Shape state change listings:
◇ ◇ ◇

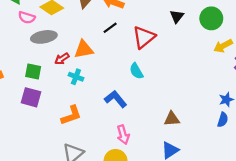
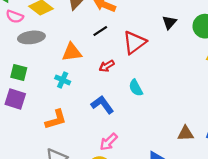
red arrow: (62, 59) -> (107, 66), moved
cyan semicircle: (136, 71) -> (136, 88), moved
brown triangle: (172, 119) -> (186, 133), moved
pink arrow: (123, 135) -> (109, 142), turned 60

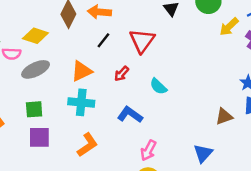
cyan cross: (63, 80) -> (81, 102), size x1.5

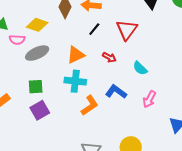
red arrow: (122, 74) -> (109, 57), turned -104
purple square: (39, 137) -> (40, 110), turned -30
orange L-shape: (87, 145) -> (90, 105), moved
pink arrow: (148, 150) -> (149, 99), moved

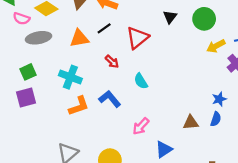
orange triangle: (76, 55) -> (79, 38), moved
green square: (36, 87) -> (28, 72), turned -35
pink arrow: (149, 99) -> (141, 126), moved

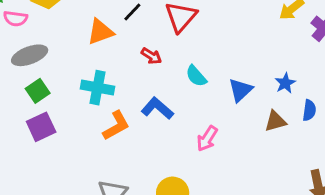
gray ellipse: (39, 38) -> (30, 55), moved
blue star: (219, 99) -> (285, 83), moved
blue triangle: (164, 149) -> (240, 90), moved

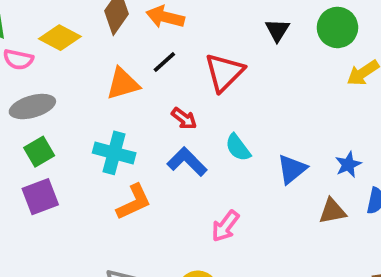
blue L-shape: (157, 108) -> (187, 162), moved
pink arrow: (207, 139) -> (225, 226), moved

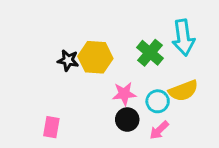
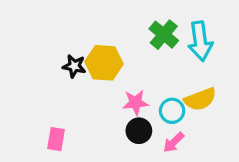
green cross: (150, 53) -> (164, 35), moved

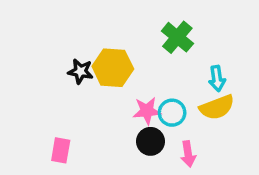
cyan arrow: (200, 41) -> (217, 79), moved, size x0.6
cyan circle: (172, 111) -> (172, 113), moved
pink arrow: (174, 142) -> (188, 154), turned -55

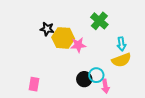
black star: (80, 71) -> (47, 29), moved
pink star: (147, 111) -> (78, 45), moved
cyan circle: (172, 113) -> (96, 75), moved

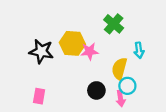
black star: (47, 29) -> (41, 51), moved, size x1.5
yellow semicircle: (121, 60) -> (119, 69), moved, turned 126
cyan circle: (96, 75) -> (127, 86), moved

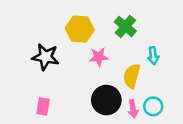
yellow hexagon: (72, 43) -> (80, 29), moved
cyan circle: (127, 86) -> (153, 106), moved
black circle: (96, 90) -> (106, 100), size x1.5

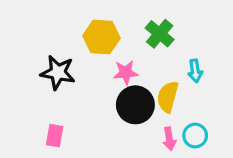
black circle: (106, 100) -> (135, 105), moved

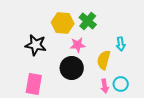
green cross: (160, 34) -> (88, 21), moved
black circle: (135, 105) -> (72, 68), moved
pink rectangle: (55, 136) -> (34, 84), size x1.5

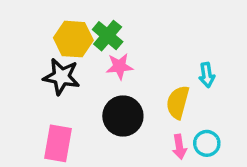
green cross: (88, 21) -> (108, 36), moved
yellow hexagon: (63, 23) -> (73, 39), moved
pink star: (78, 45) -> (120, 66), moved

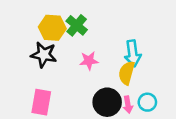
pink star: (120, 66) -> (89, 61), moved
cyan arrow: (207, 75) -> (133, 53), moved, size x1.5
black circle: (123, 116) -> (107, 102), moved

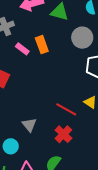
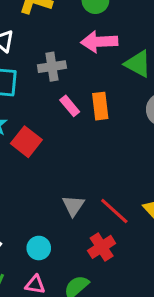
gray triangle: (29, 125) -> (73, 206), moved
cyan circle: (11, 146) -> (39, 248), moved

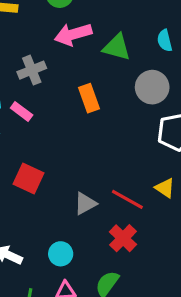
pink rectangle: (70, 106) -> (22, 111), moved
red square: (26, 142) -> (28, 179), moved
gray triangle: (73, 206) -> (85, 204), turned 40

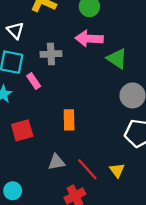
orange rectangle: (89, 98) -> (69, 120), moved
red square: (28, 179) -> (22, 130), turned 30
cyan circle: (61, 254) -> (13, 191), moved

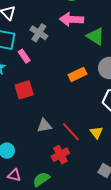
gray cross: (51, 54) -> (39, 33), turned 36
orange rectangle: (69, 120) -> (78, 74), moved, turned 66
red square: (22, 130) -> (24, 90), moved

◇ ◇ ◇

TASK TO CARRY OUT: Any pictures are to be skipped, and the lines from the beginning of the entries through the line with "orange triangle: (76, 55) -> (79, 38), moved" copied exactly.

SOLUTION TO THIS PROBLEM:
red arrow: (62, 59) -> (107, 66), moved
cyan semicircle: (136, 71) -> (136, 88), moved
brown triangle: (172, 119) -> (186, 133), moved
pink arrow: (123, 135) -> (109, 142), turned 60

cyan cross: (63, 80) -> (81, 102), size x1.5

red arrow: (122, 74) -> (109, 57), turned -104
purple square: (39, 137) -> (40, 110), turned -30
orange L-shape: (87, 145) -> (90, 105), moved
pink arrow: (148, 150) -> (149, 99), moved

orange triangle: (76, 55) -> (79, 38), moved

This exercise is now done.